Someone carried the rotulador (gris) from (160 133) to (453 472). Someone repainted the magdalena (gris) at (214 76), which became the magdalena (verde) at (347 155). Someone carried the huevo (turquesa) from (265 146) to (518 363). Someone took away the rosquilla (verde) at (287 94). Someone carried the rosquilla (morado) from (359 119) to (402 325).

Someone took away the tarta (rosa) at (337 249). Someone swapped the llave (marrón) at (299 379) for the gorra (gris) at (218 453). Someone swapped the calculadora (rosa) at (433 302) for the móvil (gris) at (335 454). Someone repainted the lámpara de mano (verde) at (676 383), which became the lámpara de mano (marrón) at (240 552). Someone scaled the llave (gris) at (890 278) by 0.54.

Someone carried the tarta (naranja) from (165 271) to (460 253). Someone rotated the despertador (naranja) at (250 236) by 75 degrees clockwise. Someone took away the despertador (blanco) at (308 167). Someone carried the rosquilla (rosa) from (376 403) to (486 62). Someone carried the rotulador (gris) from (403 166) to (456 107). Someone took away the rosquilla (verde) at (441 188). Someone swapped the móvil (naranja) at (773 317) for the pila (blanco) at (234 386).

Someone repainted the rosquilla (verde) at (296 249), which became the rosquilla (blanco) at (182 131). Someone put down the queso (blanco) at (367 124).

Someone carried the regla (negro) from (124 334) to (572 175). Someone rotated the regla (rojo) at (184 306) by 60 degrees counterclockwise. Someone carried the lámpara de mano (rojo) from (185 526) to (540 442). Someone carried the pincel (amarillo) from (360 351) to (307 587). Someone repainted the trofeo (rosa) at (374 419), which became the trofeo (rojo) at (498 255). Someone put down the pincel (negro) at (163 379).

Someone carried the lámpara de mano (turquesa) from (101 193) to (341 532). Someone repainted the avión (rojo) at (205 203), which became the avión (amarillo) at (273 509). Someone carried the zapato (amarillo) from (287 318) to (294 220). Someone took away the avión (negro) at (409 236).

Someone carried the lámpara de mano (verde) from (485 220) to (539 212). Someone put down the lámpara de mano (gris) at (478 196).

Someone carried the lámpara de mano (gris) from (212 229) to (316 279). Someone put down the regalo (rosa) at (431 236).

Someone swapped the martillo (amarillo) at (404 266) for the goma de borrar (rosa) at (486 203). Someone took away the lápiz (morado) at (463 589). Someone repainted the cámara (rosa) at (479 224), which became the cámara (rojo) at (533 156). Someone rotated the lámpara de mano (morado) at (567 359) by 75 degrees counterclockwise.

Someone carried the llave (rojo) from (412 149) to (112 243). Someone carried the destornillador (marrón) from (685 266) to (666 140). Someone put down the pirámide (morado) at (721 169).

_Problem to solve_:
Without skipping anything, transcribe every line above exactly.

_Task result_:
Someone carried the rotulador (gris) from (160 133) to (453 472). Someone repainted the magdalena (gris) at (214 76), which became the magdalena (verde) at (347 155). Someone carried the huevo (turquesa) from (265 146) to (518 363). Someone took away the rosquilla (verde) at (287 94). Someone carried the rosquilla (morado) from (359 119) to (402 325).

Someone took away the tarta (rosa) at (337 249). Someone swapped the llave (marrón) at (299 379) for the gorra (gris) at (218 453). Someone swapped the calculadora (rosa) at (433 302) for the móvil (gris) at (335 454). Someone repainted the lámpara de mano (verde) at (676 383), which became the lámpara de mano (marrón) at (240 552). Someone scaled the llave (gris) at (890 278) by 0.54.

Someone carried the tarta (naranja) from (165 271) to (460 253). Someone rotated the despertador (naranja) at (250 236) by 75 degrees clockwise. Someone took away the despertador (blanco) at (308 167). Someone carried the rosquilla (rosa) from (376 403) to (486 62). Someone carried the rotulador (gris) from (403 166) to (456 107). Someone took away the rosquilla (verde) at (441 188). Someone swapped the móvil (naranja) at (773 317) for the pila (blanco) at (234 386).

Someone repainted the rosquilla (verde) at (296 249), which became the rosquilla (blanco) at (182 131). Someone put down the queso (blanco) at (367 124).

Someone carried the regla (negro) from (124 334) to (572 175). Someone rotated the regla (rojo) at (184 306) by 60 degrees counterclockwise. Someone carried the lámpara de mano (rojo) from (185 526) to (540 442). Someone carried the pincel (amarillo) from (360 351) to (307 587). Someone repainted the trofeo (rosa) at (374 419), which became the trofeo (rojo) at (498 255). Someone put down the pincel (negro) at (163 379).

Someone carried the lámpara de mano (turquesa) from (101 193) to (341 532). Someone repainted the avión (rojo) at (205 203), which became the avión (amarillo) at (273 509). Someone carried the zapato (amarillo) from (287 318) to (294 220). Someone took away the avión (negro) at (409 236).

Someone carried the lámpara de mano (verde) from (485 220) to (539 212). Someone put down the lámpara de mano (gris) at (478 196).

Someone carried the lámpara de mano (gris) from (212 229) to (316 279). Someone put down the regalo (rosa) at (431 236).

Someone swapped the martillo (amarillo) at (404 266) for the goma de borrar (rosa) at (486 203). Someone took away the lápiz (morado) at (463 589). Someone repainted the cámara (rosa) at (479 224), which became the cámara (rojo) at (533 156). Someone rotated the lámpara de mano (morado) at (567 359) by 75 degrees counterclockwise.

Someone carried the llave (rojo) from (412 149) to (112 243). Someone carried the destornillador (marrón) from (685 266) to (666 140). Someone put down the pirámide (morado) at (721 169).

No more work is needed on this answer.